---- Supplied records
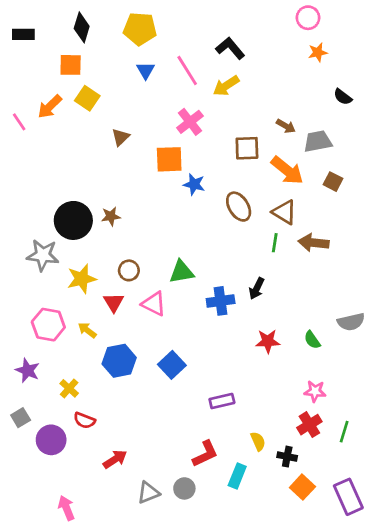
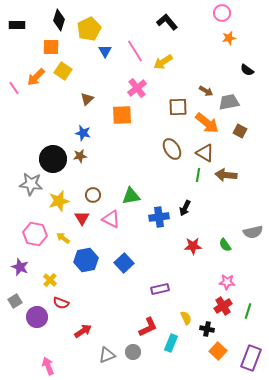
yellow pentagon: (140, 29) -> (89, 29), moved, turned -30
black L-shape: (230, 48) -> (167, 22), moved
blue star: (194, 184) -> (83, 133), moved
purple rectangle: (348, 497) -> (251, 358), turned 45

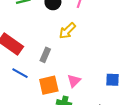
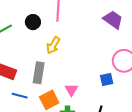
gray rectangle: (45, 55) -> (39, 73), size x1.5

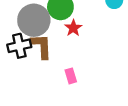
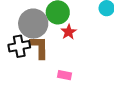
pink rectangle: (71, 76) -> (65, 75), turned -64

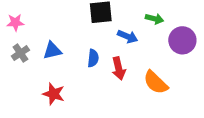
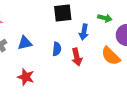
blue arrow: (128, 37) -> (84, 32), turned 77
orange semicircle: (156, 82) -> (111, 56), moved

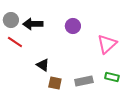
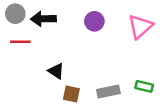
red line: (15, 42) -> (20, 42), turned -35
pink triangle: (107, 44) -> (140, 26), moved

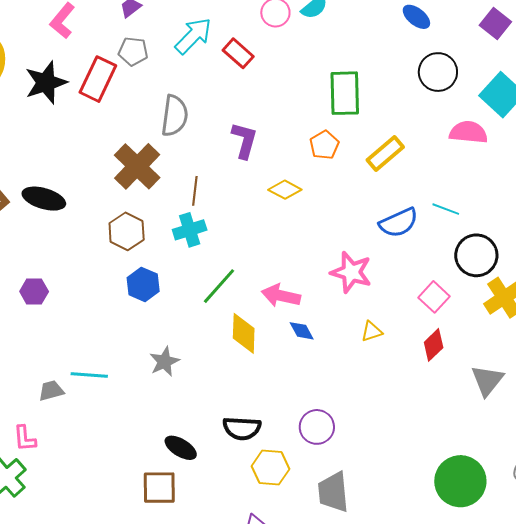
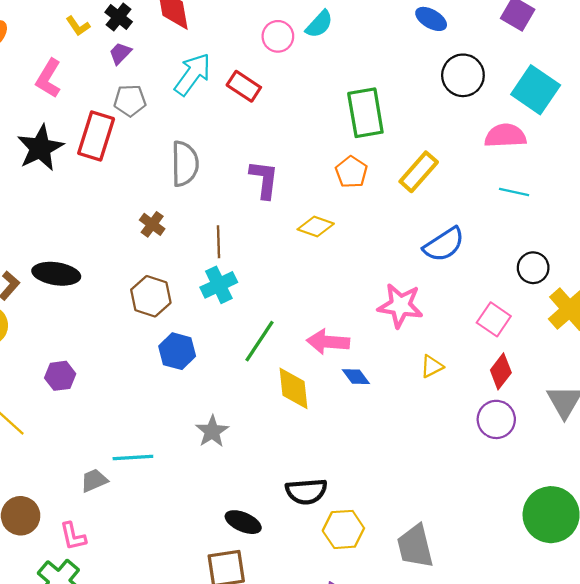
brown cross: (137, 166) -> (152, 224), size x0.5
cyan line: (446, 209) -> (514, 192), moved
black circle: (476, 255) -> (533, 268), size x0.7
purple circle: (317, 427) -> (496, 419), moved

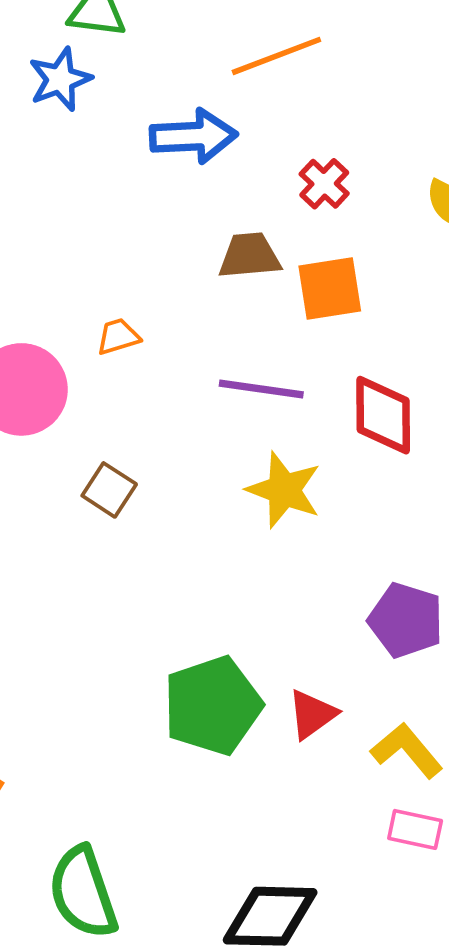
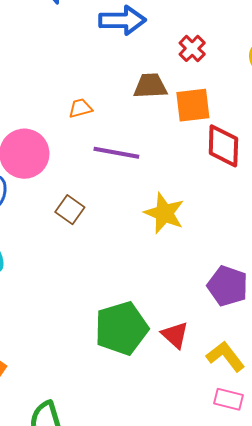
orange trapezoid: (118, 337) -> (80, 108), moved
purple line: (261, 389) -> (116, 153), moved
red diamond: (383, 415) -> (223, 146), moved
red triangle: (312, 714) -> (175, 335), turned -44

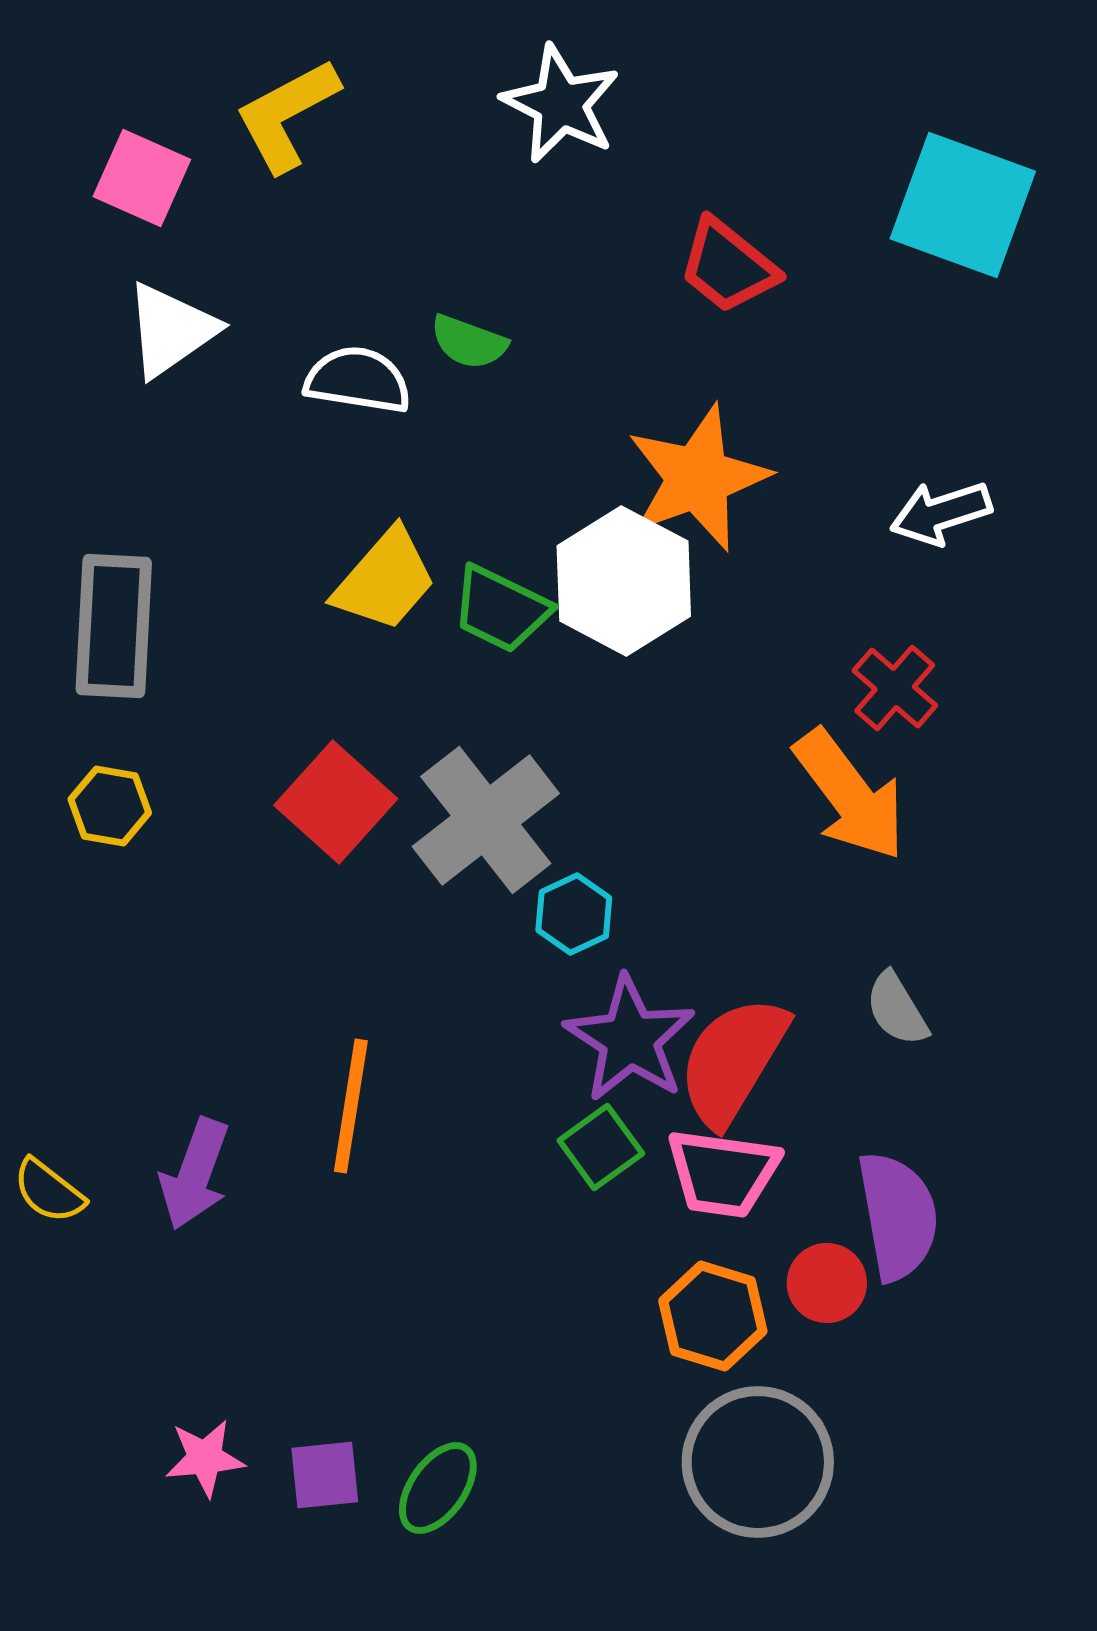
--------
◆ Task item
What is the number of lines in the records that hold "moved"? Give the number by itself.

◆ Response
10